::: DATA :::

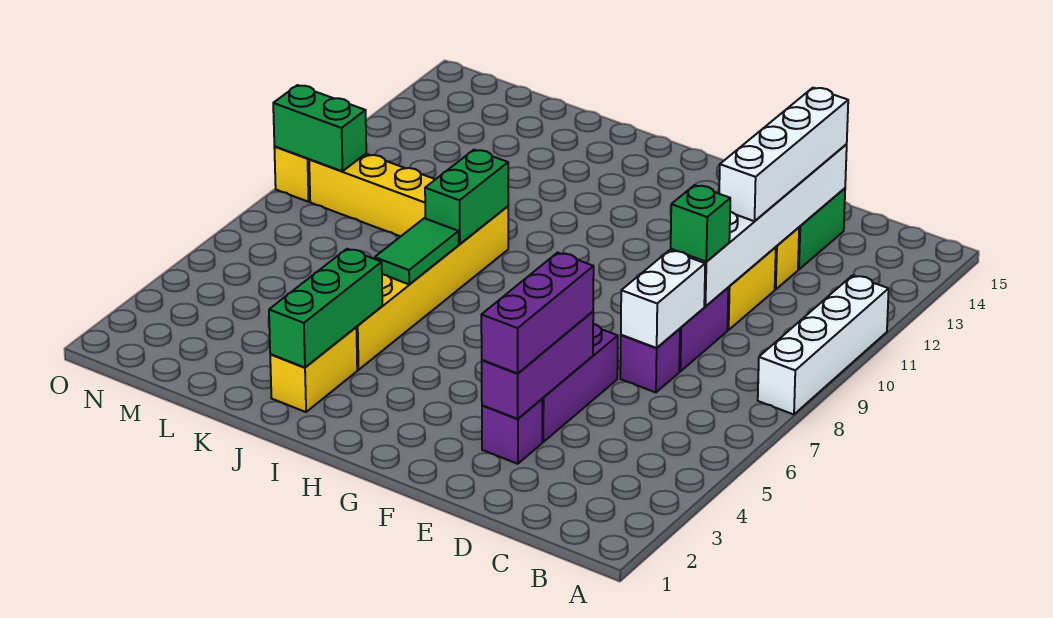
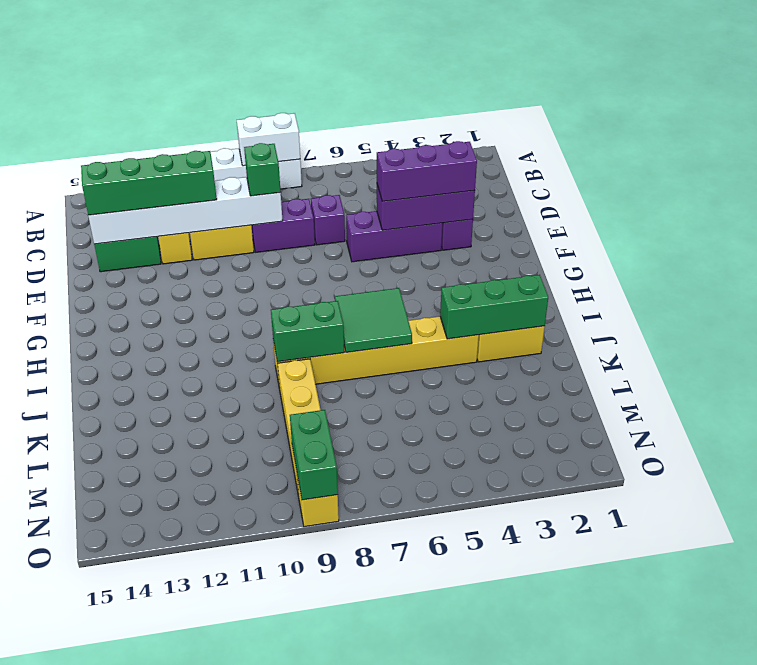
white brick D7:D8 level 2 -> white brick A8:A9 level 2
white brick D11:D14 level 3 -> green brick D11:D14 level 3
green tile J6:J7 level 2 -> green tile I6:J7 level 2

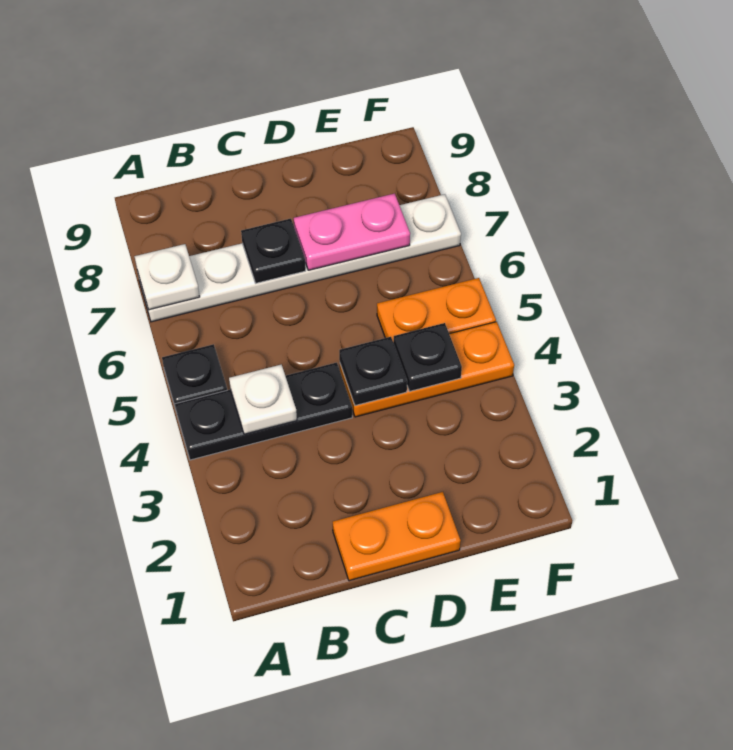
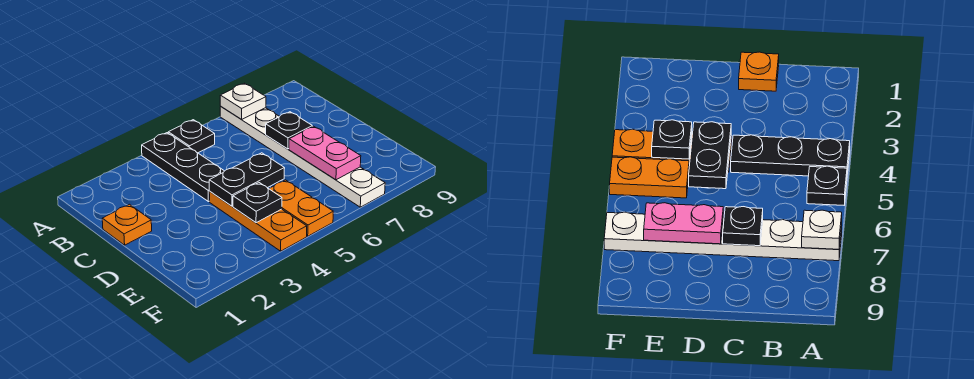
white plate B4 level 2 -> none
orange plate C1:D1 level 1 -> orange plate C1 level 1
black plate D4 level 2 -> black plate D4:D5 level 2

:::

PROBLEM TO SOLVE: Look for "white" in each line of the material, then copy the lines where it is found.

ANSWER AREA:
white brick D7:D8 level 2 -> white brick A8:A9 level 2
white brick D11:D14 level 3 -> green brick D11:D14 level 3
white plate B4 level 2 -> none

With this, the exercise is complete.